Version comparison data
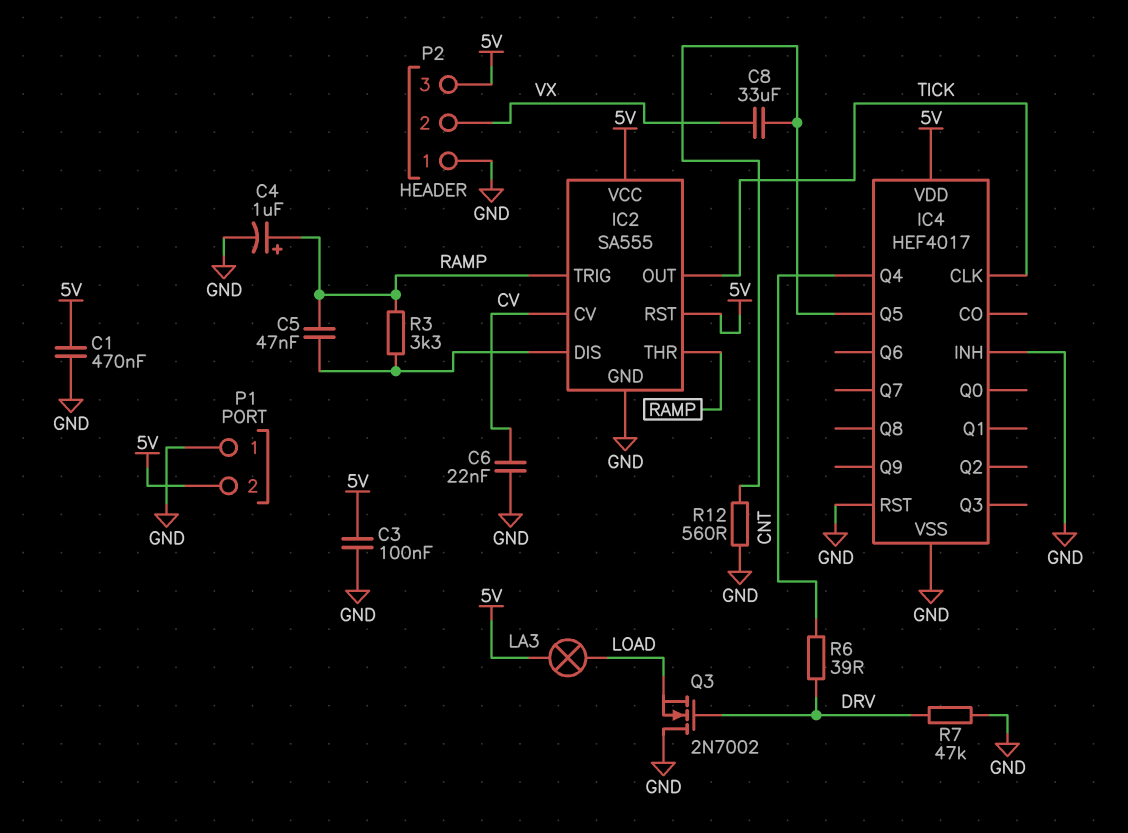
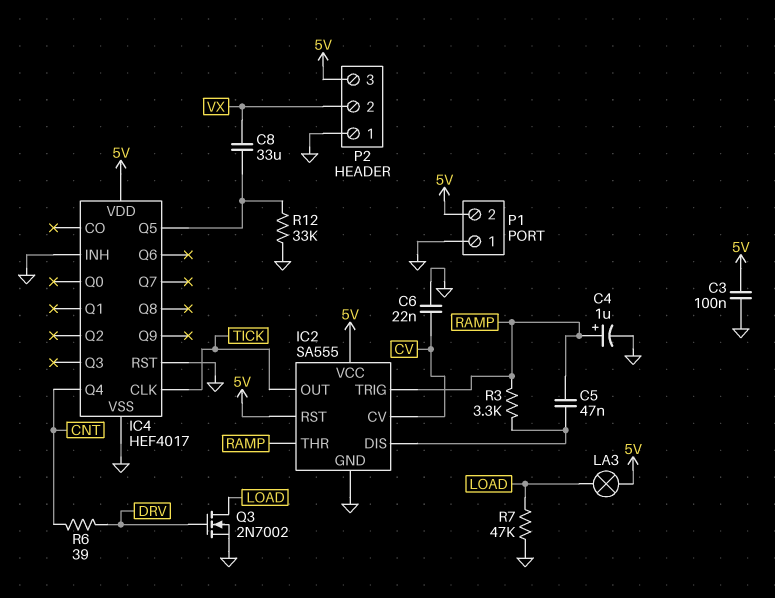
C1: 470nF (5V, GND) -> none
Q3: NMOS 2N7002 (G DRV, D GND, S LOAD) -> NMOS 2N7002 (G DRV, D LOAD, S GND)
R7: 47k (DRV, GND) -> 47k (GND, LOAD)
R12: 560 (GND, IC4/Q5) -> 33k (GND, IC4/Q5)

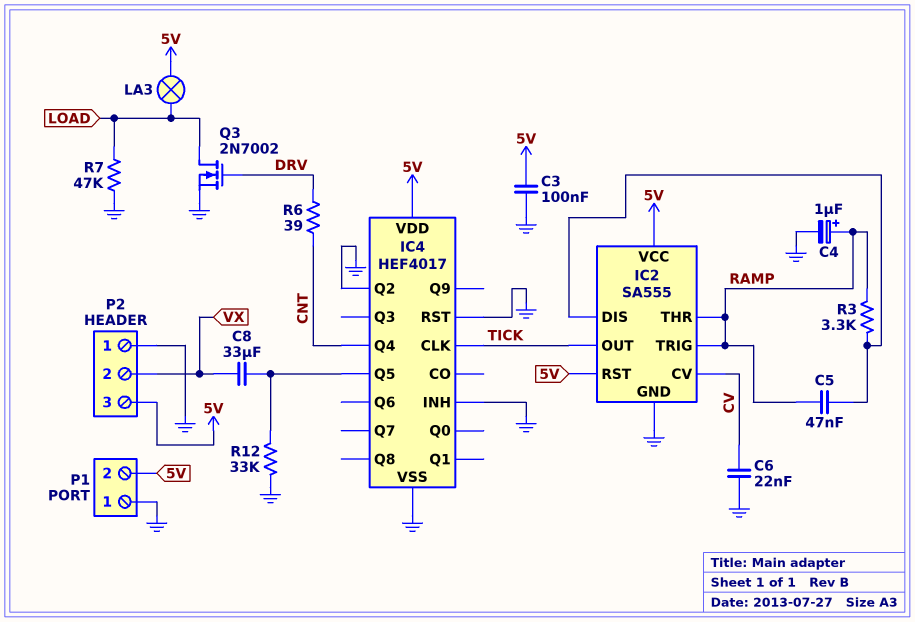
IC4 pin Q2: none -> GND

--

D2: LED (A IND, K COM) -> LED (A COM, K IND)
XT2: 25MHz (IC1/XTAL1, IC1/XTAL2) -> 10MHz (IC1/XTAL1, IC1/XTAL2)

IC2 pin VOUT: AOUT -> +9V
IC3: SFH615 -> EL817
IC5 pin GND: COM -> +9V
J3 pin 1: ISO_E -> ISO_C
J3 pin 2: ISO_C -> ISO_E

◆ WHAT YOU SHOULD DO: Please set down, exactly and with no pictures, the lines in the entries above starting at the one holding "R12: 560 (GND, IC4/Q5) -> 33k (GND, IC4/Q5)" and ending at the one holding "IC4 pin Q2: none -> GND", ends included.

◆ TASK OUTPUT:
R12: 560 (GND, IC4/Q5) -> 33k (GND, IC4/Q5)

IC4 pin Q2: none -> GND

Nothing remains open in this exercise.